What is required – Reproduce each of the entries below word for word, keeping every line in its original order.

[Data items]
begin

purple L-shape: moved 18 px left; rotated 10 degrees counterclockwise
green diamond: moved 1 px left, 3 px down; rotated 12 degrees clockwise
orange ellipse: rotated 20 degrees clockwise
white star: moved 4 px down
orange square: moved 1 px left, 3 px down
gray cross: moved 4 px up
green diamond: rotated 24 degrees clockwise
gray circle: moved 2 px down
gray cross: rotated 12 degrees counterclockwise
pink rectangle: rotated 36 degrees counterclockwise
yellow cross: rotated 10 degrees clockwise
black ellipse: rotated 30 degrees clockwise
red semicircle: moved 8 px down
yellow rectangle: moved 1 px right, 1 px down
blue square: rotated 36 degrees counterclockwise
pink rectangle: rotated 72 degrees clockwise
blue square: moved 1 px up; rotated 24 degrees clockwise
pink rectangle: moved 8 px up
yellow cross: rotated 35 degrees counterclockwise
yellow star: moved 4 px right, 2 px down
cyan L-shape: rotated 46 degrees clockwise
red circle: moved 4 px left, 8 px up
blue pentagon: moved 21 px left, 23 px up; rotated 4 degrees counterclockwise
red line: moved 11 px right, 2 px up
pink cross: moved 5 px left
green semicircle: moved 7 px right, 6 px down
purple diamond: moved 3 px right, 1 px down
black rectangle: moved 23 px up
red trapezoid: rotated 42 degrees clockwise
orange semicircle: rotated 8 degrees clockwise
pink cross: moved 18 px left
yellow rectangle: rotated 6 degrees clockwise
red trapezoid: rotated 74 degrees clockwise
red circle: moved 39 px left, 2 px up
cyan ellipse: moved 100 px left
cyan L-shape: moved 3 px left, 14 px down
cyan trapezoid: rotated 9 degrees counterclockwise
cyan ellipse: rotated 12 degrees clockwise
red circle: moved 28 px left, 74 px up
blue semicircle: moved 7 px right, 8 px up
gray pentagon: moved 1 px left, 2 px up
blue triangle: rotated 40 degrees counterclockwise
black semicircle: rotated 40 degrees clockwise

end

Final answer –
purple L-shape: moved 18 px left; rotated 10 degrees counterclockwise
green diamond: moved 1 px left, 3 px down; rotated 12 degrees clockwise
orange ellipse: rotated 20 degrees clockwise
white star: moved 4 px down
orange square: moved 1 px left, 3 px down
gray cross: moved 4 px up
green diamond: rotated 24 degrees clockwise
gray circle: moved 2 px down
gray cross: rotated 12 degrees counterclockwise
pink rectangle: rotated 36 degrees counterclockwise
yellow cross: rotated 10 degrees clockwise
black ellipse: rotated 30 degrees clockwise
red semicircle: moved 8 px down
yellow rectangle: moved 1 px right, 1 px down
blue square: rotated 36 degrees counterclockwise
pink rectangle: rotated 72 degrees clockwise
blue square: moved 1 px up; rotated 24 degrees clockwise
pink rectangle: moved 8 px up
yellow cross: rotated 35 degrees counterclockwise
yellow star: moved 4 px right, 2 px down
cyan L-shape: rotated 46 degrees clockwise
red circle: moved 4 px left, 8 px up
blue pentagon: moved 21 px left, 23 px up; rotated 4 degrees counterclockwise
red line: moved 11 px right, 2 px up
pink cross: moved 5 px left
green semicircle: moved 7 px right, 6 px down
purple diamond: moved 3 px right, 1 px down
black rectangle: moved 23 px up
red trapezoid: rotated 42 degrees clockwise
orange semicircle: rotated 8 degrees clockwise
pink cross: moved 18 px left
yellow rectangle: rotated 6 degrees clockwise
red trapezoid: rotated 74 degrees clockwise
red circle: moved 39 px left, 2 px up
cyan ellipse: moved 100 px left
cyan L-shape: moved 3 px left, 14 px down
cyan trapezoid: rotated 9 degrees counterclockwise
cyan ellipse: rotated 12 degrees clockwise
red circle: moved 28 px left, 74 px up
blue semicircle: moved 7 px right, 8 px up
gray pentagon: moved 1 px left, 2 px up
blue triangle: rotated 40 degrees counterclockwise
black semicircle: rotated 40 degrees clockwise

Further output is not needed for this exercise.